_Required work_: Each entry below should be retyped exactly as given.

++++++++

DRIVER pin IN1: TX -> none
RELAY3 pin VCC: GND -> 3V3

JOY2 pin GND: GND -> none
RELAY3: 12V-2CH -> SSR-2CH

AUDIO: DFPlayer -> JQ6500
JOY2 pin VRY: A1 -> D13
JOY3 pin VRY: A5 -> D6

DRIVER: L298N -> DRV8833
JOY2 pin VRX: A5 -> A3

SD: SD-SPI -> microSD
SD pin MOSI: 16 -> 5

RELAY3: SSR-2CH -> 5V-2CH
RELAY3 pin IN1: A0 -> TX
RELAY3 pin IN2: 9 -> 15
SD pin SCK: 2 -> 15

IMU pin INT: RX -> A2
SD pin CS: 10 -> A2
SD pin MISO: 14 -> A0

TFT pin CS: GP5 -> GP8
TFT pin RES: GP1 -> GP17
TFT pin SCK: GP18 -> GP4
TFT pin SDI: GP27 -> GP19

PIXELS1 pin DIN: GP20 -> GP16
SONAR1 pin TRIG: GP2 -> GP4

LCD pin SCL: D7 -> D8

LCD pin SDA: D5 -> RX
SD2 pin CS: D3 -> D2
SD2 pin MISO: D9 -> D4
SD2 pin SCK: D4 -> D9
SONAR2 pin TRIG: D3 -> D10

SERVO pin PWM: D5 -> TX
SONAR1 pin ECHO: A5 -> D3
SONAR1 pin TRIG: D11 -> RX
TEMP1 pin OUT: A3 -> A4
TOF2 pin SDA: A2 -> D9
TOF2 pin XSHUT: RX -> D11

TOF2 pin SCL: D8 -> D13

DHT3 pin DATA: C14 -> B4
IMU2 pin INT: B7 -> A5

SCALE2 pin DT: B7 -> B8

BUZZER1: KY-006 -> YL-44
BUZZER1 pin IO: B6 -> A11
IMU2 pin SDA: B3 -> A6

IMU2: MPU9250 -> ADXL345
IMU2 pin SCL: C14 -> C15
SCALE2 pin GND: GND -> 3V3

++++++++

_Result of the exercise_:
DRIVER pin IN1: TX -> none
RELAY3 pin VCC: GND -> 3V3

JOY2 pin GND: GND -> none
RELAY3: 12V-2CH -> SSR-2CH

AUDIO: DFPlayer -> JQ6500
JOY2 pin VRY: A1 -> D13
JOY3 pin VRY: A5 -> D6

DRIVER: L298N -> DRV8833
JOY2 pin VRX: A5 -> A3

SD: SD-SPI -> microSD
SD pin MOSI: 16 -> 5

RELAY3: SSR-2CH -> 5V-2CH
RELAY3 pin IN1: A0 -> TX
RELAY3 pin IN2: 9 -> 15
SD pin SCK: 2 -> 15

IMU pin INT: RX -> A2
SD pin CS: 10 -> A2
SD pin MISO: 14 -> A0

TFT pin CS: GP5 -> GP8
TFT pin RES: GP1 -> GP17
TFT pin SCK: GP18 -> GP4
TFT pin SDI: GP27 -> GP19

PIXELS1 pin DIN: GP20 -> GP16
SONAR1 pin TRIG: GP2 -> GP4

LCD pin SCL: D7 -> D8

LCD pin SDA: D5 -> RX
SD2 pin CS: D3 -> D2
SD2 pin MISO: D9 -> D4
SD2 pin SCK: D4 -> D9
SONAR2 pin TRIG: D3 -> D10

SERVO pin PWM: D5 -> TX
SONAR1 pin ECHO: A5 -> D3
SONAR1 pin TRIG: D11 -> RX
TEMP1 pin OUT: A3 -> A4
TOF2 pin SDA: A2 -> D9
TOF2 pin XSHUT: RX -> D11

TOF2 pin SCL: D8 -> D13

DHT3 pin DATA: C14 -> B4
IMU2 pin INT: B7 -> A5

SCALE2 pin DT: B7 -> B8

BUZZER1: KY-006 -> YL-44
BUZZER1 pin IO: B6 -> A11
IMU2 pin SDA: B3 -> A6

IMU2: MPU9250 -> ADXL345
IMU2 pin SCL: C14 -> C15
SCALE2 pin GND: GND -> 3V3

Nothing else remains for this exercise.